Dataset entries

* * *

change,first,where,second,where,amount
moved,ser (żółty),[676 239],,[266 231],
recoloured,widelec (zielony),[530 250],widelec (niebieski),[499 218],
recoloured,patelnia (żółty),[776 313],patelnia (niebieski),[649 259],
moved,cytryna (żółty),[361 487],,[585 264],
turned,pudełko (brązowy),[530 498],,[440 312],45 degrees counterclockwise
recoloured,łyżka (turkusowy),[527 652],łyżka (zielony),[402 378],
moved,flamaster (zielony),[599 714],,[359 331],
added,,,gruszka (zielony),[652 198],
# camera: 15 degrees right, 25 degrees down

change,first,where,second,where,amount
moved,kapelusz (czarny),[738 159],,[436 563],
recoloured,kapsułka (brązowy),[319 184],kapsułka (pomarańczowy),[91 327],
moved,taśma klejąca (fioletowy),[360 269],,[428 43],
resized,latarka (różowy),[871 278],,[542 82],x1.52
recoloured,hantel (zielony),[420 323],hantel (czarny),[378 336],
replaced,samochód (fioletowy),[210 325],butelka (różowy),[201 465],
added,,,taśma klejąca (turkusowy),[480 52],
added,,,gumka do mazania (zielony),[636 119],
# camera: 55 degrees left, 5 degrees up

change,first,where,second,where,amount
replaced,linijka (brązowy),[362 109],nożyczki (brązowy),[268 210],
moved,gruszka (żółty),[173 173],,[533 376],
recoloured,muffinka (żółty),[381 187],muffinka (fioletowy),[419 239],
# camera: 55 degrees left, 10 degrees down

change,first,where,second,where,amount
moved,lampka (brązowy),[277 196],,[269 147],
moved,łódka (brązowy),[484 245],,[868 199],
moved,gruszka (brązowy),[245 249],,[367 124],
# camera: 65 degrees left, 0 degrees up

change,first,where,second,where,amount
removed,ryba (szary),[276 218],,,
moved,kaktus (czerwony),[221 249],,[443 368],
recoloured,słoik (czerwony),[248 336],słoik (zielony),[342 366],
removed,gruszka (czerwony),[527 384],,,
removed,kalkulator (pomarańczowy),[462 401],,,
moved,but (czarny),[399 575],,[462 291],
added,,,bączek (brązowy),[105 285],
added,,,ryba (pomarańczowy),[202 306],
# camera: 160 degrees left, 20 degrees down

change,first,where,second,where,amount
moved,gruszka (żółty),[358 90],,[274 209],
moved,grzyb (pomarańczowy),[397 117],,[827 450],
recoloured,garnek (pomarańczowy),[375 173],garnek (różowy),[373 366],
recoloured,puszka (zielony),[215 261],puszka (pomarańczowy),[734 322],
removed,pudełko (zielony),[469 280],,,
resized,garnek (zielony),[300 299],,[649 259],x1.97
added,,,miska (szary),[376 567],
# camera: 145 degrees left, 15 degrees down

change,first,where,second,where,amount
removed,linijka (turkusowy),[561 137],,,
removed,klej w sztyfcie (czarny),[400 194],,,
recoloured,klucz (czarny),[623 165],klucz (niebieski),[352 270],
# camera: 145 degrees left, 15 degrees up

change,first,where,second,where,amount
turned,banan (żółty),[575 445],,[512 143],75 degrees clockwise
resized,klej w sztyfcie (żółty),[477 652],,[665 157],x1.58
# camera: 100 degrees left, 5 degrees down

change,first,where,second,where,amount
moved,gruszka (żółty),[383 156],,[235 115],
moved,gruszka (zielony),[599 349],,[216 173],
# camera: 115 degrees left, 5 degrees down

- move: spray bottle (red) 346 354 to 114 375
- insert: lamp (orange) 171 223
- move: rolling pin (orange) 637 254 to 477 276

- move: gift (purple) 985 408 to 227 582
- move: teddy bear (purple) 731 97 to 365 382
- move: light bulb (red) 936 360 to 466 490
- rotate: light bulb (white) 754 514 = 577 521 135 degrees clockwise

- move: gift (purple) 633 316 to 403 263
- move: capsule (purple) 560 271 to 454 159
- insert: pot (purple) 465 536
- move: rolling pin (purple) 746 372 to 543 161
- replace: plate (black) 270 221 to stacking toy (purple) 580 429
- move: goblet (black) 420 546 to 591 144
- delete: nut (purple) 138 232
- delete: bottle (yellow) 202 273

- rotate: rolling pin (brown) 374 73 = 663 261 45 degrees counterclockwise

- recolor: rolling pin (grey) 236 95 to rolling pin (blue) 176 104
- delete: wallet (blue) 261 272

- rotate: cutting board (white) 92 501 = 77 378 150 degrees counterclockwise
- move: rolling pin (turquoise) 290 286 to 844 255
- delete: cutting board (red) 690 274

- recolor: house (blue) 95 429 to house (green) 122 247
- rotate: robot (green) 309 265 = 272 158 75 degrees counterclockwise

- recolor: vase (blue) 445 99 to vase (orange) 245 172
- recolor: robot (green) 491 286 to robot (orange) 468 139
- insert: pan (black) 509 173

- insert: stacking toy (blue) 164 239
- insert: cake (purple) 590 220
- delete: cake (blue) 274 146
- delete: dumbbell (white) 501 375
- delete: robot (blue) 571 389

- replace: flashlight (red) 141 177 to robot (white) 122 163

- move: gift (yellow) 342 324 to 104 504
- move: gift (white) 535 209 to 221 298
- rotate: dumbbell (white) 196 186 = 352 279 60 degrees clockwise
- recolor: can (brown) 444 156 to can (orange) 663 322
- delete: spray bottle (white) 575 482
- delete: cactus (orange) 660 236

* * *

Work task> Give back every line above, unchanged.

Completed exercise>
change,first,where,second,where,amount
moved,ser (żółty),[676 239],,[266 231],
recoloured,widelec (zielony),[530 250],widelec (niebieski),[499 218],
recoloured,patelnia (żółty),[776 313],patelnia (niebieski),[649 259],
moved,cytryna (żółty),[361 487],,[585 264],
turned,pudełko (brązowy),[530 498],,[440 312],45 degrees counterclockwise
recoloured,łyżka (turkusowy),[527 652],łyżka (zielony),[402 378],
moved,flamaster (zielony),[599 714],,[359 331],
added,,,gruszka (zielony),[652 198],
# camera: 15 degrees right, 25 degrees down

change,first,where,second,where,amount
moved,kapelusz (czarny),[738 159],,[436 563],
recoloured,kapsułka (brązowy),[319 184],kapsułka (pomarańczowy),[91 327],
moved,taśma klejąca (fioletowy),[360 269],,[428 43],
resized,latarka (różowy),[871 278],,[542 82],x1.52
recoloured,hantel (zielony),[420 323],hantel (czarny),[378 336],
replaced,samochód (fioletowy),[210 325],butelka (różowy),[201 465],
added,,,taśma klejąca (turkusowy),[480 52],
added,,,gumka do mazania (zielony),[636 119],
# camera: 55 degrees left, 5 degrees up

change,first,where,second,where,amount
replaced,linijka (brązowy),[362 109],nożyczki (brązowy),[268 210],
moved,gruszka (żółty),[173 173],,[533 376],
recoloured,muffinka (żółty),[381 187],muffinka (fioletowy),[419 239],
# camera: 55 degrees left, 10 degrees down

change,first,where,second,where,amount
moved,lampka (brązowy),[277 196],,[269 147],
moved,łódka (brązowy),[484 245],,[868 199],
moved,gruszka (brązowy),[245 249],,[367 124],
# camera: 65 degrees left, 0 degrees up

change,first,where,second,where,amount
removed,ryba (szary),[276 218],,,
moved,kaktus (czerwony),[221 249],,[443 368],
recoloured,słoik (czerwony),[248 336],słoik (zielony),[342 366],
removed,gruszka (czerwony),[527 384],,,
removed,kalkulator (pomarańczowy),[462 401],,,
moved,but (czarny),[399 575],,[462 291],
added,,,bączek (brązowy),[105 285],
added,,,ryba (pomarańczowy),[202 306],
# camera: 160 degrees left, 20 degrees down

change,first,where,second,where,amount
moved,gruszka (żółty),[358 90],,[274 209],
moved,grzyb (pomarańczowy),[397 117],,[827 450],
recoloured,garnek (pomarańczowy),[375 173],garnek (różowy),[373 366],
recoloured,puszka (zielony),[215 261],puszka (pomarańczowy),[734 322],
removed,pudełko (zielony),[469 280],,,
resized,garnek (zielony),[300 299],,[649 259],x1.97
added,,,miska (szary),[376 567],
# camera: 145 degrees left, 15 degrees down

change,first,where,second,where,amount
removed,linijka (turkusowy),[561 137],,,
removed,klej w sztyfcie (czarny),[400 194],,,
recoloured,klucz (czarny),[623 165],klucz (niebieski),[352 270],
# camera: 145 degrees left, 15 degrees up

change,first,where,second,where,amount
turned,banan (żółty),[575 445],,[512 143],75 degrees clockwise
resized,klej w sztyfcie (żółty),[477 652],,[665 157],x1.58
# camera: 100 degrees left, 5 degrees down

change,first,where,second,where,amount
moved,gruszka (żółty),[383 156],,[235 115],
moved,gruszka (zielony),[599 349],,[216 173],
# camera: 115 degrees left, 5 degrees down

- move: spray bottle (red) 346 354 to 114 375
- insert: lamp (orange) 171 223
- move: rolling pin (orange) 637 254 to 477 276

- move: gift (purple) 985 408 to 227 582
- move: teddy bear (purple) 731 97 to 365 382
- move: light bulb (red) 936 360 to 466 490
- rotate: light bulb (white) 754 514 = 577 521 135 degrees clockwise

- move: gift (purple) 633 316 to 403 263
- move: capsule (purple) 560 271 to 454 159
- insert: pot (purple) 465 536
- move: rolling pin (purple) 746 372 to 543 161
- replace: plate (black) 270 221 to stacking toy (purple) 580 429
- move: goblet (black) 420 546 to 591 144
- delete: nut (purple) 138 232
- delete: bottle (yellow) 202 273

- rotate: rolling pin (brown) 374 73 = 663 261 45 degrees counterclockwise

- recolor: rolling pin (grey) 236 95 to rolling pin (blue) 176 104
- delete: wallet (blue) 261 272

- rotate: cutting board (white) 92 501 = 77 378 150 degrees counterclockwise
- move: rolling pin (turquoise) 290 286 to 844 255
- delete: cutting board (red) 690 274

- recolor: house (blue) 95 429 to house (green) 122 247
- rotate: robot (green) 309 265 = 272 158 75 degrees counterclockwise

- recolor: vase (blue) 445 99 to vase (orange) 245 172
- recolor: robot (green) 491 286 to robot (orange) 468 139
- insert: pan (black) 509 173

- insert: stacking toy (blue) 164 239
- insert: cake (purple) 590 220
- delete: cake (blue) 274 146
- delete: dumbbell (white) 501 375
- delete: robot (blue) 571 389

- replace: flashlight (red) 141 177 to robot (white) 122 163

- move: gift (yellow) 342 324 to 104 504
- move: gift (white) 535 209 to 221 298
- rotate: dumbbell (white) 196 186 = 352 279 60 degrees clockwise
- recolor: can (brown) 444 156 to can (orange) 663 322
- delete: spray bottle (white) 575 482
- delete: cactus (orange) 660 236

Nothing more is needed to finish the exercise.